§ Objective
Reproduce the records from their beginning through the line containing "blue diamond: rotated 8 degrees clockwise", replacing "cyan triangle" with "teal triangle" and leaving everything else unchanged.

──────────

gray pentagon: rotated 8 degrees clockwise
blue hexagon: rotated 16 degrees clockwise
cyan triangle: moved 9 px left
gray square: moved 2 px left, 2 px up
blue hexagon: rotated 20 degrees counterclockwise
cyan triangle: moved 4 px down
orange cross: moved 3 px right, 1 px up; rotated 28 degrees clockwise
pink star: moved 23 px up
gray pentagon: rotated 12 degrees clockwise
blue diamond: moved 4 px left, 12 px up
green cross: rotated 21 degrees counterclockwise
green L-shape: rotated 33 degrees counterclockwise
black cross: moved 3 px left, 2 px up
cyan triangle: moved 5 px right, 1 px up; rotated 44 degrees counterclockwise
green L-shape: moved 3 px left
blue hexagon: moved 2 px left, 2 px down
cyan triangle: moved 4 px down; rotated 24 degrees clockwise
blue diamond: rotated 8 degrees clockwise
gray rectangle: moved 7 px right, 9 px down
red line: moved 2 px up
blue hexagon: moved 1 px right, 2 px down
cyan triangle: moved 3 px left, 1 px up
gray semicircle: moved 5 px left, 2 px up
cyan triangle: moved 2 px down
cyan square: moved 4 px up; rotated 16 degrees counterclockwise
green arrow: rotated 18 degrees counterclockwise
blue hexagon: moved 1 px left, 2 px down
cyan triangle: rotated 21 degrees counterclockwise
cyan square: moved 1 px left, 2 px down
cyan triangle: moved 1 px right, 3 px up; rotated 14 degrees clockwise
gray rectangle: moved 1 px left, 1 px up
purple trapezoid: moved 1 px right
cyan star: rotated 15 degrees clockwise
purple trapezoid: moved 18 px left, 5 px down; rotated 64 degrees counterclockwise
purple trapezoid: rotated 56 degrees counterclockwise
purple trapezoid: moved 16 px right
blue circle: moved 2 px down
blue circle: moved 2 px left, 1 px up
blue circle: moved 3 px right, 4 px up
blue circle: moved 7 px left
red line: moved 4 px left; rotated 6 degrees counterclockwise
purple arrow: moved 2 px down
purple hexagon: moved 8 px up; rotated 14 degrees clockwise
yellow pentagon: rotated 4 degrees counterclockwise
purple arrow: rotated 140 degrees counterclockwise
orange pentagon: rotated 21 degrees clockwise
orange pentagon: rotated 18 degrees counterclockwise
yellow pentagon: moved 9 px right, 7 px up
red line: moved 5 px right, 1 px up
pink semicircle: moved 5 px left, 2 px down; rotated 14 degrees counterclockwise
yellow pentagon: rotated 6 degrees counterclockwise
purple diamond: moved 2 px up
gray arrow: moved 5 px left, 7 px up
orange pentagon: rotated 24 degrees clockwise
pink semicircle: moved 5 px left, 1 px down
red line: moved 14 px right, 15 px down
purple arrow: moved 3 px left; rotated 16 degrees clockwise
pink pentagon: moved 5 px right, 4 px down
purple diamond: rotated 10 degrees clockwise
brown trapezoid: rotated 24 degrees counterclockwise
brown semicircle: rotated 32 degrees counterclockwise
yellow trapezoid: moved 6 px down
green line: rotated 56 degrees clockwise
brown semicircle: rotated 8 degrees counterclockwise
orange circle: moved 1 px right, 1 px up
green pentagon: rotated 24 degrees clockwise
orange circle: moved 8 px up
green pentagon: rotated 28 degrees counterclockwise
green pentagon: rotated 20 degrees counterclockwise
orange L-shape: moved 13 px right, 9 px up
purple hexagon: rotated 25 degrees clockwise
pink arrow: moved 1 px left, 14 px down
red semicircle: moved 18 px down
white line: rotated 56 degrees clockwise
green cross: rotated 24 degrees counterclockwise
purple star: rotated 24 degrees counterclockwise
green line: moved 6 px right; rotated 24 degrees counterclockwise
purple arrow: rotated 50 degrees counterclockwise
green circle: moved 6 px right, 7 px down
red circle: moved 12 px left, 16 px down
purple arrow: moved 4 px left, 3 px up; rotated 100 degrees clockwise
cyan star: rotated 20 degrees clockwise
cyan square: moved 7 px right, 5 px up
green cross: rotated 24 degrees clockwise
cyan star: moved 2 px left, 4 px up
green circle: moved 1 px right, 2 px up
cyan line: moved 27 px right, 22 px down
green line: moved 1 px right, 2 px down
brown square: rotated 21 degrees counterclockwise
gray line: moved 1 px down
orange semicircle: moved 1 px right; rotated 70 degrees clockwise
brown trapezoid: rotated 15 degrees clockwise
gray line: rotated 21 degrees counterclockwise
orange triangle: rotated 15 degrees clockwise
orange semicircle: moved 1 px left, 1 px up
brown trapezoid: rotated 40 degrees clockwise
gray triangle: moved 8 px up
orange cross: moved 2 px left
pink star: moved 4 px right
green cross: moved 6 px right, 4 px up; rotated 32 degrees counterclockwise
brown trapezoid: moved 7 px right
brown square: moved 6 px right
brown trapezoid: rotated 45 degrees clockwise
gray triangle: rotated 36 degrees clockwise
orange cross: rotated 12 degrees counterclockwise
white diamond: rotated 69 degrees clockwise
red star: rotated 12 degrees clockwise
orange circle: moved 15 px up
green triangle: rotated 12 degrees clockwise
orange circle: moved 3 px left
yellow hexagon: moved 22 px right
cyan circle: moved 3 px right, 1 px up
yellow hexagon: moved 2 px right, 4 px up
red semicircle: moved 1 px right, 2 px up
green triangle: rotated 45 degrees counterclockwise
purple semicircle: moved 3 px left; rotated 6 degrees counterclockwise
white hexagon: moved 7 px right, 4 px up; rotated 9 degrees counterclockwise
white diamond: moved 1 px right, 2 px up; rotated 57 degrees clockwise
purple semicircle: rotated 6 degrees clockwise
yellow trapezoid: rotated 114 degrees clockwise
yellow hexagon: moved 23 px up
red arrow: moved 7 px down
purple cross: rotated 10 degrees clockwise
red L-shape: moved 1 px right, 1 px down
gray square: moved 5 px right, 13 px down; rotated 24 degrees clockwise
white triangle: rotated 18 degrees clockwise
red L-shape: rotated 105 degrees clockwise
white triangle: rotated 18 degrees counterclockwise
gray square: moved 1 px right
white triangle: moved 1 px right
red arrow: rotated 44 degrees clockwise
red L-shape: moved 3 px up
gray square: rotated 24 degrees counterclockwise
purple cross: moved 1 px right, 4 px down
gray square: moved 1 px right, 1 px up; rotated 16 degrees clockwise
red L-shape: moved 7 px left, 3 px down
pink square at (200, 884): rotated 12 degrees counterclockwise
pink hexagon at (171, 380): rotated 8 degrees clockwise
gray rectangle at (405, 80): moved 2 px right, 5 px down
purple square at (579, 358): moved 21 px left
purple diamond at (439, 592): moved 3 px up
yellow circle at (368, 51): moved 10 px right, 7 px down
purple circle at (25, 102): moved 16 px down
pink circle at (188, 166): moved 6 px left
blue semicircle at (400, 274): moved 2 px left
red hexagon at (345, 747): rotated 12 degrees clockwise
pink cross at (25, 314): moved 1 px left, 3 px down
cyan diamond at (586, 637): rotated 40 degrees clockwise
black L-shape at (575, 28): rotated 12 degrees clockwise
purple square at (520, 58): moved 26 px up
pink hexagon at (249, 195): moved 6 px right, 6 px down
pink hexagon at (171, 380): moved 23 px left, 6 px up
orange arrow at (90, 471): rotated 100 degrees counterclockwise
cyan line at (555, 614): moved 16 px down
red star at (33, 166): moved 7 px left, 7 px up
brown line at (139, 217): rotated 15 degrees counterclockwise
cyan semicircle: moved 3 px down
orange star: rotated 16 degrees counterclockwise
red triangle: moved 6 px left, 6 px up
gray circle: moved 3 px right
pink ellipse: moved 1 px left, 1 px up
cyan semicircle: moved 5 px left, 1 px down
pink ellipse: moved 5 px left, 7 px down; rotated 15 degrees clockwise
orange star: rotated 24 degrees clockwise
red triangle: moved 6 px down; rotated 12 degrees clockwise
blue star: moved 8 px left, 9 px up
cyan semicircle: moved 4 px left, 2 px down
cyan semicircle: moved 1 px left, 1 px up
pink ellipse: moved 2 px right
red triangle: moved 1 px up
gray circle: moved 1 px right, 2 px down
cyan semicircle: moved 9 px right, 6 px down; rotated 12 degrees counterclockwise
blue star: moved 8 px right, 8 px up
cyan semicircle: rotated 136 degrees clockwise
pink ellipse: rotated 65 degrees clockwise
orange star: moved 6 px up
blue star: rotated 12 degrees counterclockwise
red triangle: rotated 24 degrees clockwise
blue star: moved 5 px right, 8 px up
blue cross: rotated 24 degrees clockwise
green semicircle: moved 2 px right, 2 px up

──────────

§ Result of the task
gray pentagon: rotated 8 degrees clockwise
blue hexagon: rotated 16 degrees clockwise
teal triangle: moved 9 px left
gray square: moved 2 px left, 2 px up
blue hexagon: rotated 20 degrees counterclockwise
teal triangle: moved 4 px down
orange cross: moved 3 px right, 1 px up; rotated 28 degrees clockwise
pink star: moved 23 px up
gray pentagon: rotated 12 degrees clockwise
blue diamond: moved 4 px left, 12 px up
green cross: rotated 21 degrees counterclockwise
green L-shape: rotated 33 degrees counterclockwise
black cross: moved 3 px left, 2 px up
teal triangle: moved 5 px right, 1 px up; rotated 44 degrees counterclockwise
green L-shape: moved 3 px left
blue hexagon: moved 2 px left, 2 px down
teal triangle: moved 4 px down; rotated 24 degrees clockwise
blue diamond: rotated 8 degrees clockwise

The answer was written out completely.